_TASK STATEMENT_
Please copy out the entries below exactly, beginning with the line that contains "turquoise heart [526,219,583,265]" and ending with the line that contains "blue can [360,102,396,171]", and include nothing outside that span.

━━ DATA RECORDS ━━

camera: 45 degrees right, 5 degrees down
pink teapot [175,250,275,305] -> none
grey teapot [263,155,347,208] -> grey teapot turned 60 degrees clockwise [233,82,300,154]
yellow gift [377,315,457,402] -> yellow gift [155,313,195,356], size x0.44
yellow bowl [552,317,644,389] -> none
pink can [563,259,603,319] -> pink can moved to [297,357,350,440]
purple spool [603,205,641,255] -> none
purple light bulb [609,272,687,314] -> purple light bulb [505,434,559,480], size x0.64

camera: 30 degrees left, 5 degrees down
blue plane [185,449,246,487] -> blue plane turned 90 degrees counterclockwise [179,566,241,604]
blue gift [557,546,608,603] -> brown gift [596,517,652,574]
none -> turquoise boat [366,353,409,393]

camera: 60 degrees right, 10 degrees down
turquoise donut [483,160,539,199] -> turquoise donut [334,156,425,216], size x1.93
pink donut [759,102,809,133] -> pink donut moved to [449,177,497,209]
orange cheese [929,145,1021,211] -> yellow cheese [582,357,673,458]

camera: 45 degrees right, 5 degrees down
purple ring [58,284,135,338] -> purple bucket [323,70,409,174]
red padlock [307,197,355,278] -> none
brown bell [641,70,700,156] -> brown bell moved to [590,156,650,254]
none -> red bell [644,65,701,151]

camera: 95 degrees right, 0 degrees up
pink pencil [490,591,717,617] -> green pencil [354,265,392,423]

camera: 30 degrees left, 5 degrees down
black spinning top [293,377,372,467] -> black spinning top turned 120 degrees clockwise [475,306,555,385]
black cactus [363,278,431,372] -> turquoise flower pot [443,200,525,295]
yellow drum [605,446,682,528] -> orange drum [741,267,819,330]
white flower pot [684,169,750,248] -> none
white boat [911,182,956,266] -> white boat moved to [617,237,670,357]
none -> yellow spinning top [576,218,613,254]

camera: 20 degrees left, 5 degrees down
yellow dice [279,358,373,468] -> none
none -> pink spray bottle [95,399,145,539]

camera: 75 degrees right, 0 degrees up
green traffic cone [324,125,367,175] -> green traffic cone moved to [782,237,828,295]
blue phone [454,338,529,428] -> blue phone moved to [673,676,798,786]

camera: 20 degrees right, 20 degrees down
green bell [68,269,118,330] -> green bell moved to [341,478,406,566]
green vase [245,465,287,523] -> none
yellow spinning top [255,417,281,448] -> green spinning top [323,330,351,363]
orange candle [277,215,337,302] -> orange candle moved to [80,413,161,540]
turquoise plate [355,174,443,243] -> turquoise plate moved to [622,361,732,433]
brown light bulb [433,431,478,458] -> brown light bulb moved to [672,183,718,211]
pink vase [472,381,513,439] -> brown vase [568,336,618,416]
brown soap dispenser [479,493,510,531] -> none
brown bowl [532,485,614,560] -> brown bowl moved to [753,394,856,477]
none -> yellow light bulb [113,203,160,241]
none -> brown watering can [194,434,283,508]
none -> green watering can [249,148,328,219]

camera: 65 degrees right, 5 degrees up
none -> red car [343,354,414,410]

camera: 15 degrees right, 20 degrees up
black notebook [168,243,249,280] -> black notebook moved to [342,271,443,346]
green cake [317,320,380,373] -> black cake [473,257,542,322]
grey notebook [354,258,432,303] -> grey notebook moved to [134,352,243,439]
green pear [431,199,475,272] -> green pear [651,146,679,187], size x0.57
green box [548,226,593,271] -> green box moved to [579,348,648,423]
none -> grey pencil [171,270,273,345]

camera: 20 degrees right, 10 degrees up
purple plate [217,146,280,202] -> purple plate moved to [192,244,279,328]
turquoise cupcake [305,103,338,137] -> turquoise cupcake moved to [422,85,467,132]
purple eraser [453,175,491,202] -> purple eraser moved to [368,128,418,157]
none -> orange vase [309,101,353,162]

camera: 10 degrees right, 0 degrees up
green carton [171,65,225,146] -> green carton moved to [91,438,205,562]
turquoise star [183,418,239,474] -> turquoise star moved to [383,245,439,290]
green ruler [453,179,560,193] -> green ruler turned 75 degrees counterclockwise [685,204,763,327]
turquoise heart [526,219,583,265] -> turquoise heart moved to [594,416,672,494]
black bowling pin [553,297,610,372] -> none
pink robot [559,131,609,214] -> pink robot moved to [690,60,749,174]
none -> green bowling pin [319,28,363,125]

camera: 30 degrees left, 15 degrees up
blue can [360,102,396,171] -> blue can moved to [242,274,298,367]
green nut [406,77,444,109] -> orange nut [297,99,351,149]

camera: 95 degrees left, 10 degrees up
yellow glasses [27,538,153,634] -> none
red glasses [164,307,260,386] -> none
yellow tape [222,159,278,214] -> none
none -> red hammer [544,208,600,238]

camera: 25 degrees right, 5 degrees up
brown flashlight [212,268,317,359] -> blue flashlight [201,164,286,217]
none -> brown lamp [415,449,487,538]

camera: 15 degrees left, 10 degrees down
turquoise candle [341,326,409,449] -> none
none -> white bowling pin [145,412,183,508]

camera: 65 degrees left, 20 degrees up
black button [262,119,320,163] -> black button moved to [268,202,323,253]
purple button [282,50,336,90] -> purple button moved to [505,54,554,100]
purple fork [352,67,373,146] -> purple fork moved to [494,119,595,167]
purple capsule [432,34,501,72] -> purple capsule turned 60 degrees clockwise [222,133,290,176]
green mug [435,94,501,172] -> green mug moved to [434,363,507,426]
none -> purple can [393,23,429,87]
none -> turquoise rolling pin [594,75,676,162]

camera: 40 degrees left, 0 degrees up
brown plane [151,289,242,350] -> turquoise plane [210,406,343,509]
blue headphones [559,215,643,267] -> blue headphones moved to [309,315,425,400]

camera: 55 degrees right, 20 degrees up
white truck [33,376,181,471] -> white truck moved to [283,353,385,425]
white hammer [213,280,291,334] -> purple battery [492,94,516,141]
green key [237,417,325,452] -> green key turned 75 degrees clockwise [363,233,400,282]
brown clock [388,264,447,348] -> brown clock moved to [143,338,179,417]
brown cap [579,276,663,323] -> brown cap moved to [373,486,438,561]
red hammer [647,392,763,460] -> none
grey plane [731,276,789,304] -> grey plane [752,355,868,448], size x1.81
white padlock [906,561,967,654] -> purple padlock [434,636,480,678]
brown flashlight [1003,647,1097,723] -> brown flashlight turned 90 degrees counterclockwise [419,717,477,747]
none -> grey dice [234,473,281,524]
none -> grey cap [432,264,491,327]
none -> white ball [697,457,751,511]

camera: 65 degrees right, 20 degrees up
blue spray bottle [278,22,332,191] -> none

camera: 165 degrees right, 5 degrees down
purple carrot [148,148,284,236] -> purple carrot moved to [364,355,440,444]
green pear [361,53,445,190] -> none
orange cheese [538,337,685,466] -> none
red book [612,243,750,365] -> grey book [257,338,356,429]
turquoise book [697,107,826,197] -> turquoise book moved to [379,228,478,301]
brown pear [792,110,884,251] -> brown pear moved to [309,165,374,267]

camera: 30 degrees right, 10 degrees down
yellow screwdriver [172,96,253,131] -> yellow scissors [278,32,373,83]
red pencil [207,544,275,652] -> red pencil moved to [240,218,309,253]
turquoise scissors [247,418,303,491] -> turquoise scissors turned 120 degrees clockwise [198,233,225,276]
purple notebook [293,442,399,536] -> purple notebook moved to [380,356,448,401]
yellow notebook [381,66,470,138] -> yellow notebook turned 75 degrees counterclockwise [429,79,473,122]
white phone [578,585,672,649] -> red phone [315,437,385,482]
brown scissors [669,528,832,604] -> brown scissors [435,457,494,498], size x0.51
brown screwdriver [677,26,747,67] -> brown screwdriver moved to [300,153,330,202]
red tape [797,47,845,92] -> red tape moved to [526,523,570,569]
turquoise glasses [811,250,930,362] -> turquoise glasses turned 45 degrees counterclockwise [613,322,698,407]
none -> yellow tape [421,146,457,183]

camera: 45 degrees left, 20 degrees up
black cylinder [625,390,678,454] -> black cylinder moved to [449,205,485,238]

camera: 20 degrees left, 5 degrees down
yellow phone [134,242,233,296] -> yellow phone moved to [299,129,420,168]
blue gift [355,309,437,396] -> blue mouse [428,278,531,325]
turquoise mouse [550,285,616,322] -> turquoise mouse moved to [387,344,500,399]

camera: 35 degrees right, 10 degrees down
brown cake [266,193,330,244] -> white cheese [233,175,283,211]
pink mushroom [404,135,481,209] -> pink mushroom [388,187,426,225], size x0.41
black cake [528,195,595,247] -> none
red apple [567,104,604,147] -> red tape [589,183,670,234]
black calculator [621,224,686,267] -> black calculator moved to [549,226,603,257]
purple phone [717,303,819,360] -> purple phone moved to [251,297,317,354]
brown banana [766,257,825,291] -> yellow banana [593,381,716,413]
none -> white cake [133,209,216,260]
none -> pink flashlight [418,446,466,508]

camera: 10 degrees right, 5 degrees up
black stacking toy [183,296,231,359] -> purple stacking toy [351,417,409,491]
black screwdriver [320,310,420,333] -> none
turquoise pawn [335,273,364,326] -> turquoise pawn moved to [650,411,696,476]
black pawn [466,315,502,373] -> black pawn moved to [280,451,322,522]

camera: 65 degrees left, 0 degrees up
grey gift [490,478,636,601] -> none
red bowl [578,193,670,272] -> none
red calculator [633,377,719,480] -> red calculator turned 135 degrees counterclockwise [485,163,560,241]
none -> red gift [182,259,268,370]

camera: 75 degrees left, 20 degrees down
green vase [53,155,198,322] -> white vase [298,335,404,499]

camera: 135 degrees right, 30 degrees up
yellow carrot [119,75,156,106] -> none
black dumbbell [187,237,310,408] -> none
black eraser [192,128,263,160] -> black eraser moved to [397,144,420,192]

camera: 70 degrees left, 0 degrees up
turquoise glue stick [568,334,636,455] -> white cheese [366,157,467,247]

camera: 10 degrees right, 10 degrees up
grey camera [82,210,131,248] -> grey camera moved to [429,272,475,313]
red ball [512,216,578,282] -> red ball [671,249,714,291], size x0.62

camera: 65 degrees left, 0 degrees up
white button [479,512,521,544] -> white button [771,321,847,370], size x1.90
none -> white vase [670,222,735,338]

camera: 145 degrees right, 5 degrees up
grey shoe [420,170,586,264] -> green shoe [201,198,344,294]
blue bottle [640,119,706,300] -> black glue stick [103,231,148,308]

━━━

_SOLUTION FOR THIS TASK_
turquoise heart [526,219,583,265] -> turquoise heart moved to [594,416,672,494]
black bowling pin [553,297,610,372] -> none
pink robot [559,131,609,214] -> pink robot moved to [690,60,749,174]
none -> green bowling pin [319,28,363,125]

camera: 30 degrees left, 15 degrees up
blue can [360,102,396,171] -> blue can moved to [242,274,298,367]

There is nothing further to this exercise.